§ Material provided

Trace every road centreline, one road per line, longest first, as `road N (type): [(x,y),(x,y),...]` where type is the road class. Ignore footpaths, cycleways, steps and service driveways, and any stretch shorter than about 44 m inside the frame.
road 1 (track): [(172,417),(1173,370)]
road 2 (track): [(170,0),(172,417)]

§ Exercise details
What is needed is a word-for-word copy of the material above.

§ Your response
Trace every road centreline, one road per line, longest first, as `road N (type): [(x,y),(x,y),...]` where type is the road class. Ignore footpaths, cycleways, steps and service driveways, and any stretch shorter than about 44 m inside the frame.
road 1 (track): [(172,417),(1173,370)]
road 2 (track): [(170,0),(172,417)]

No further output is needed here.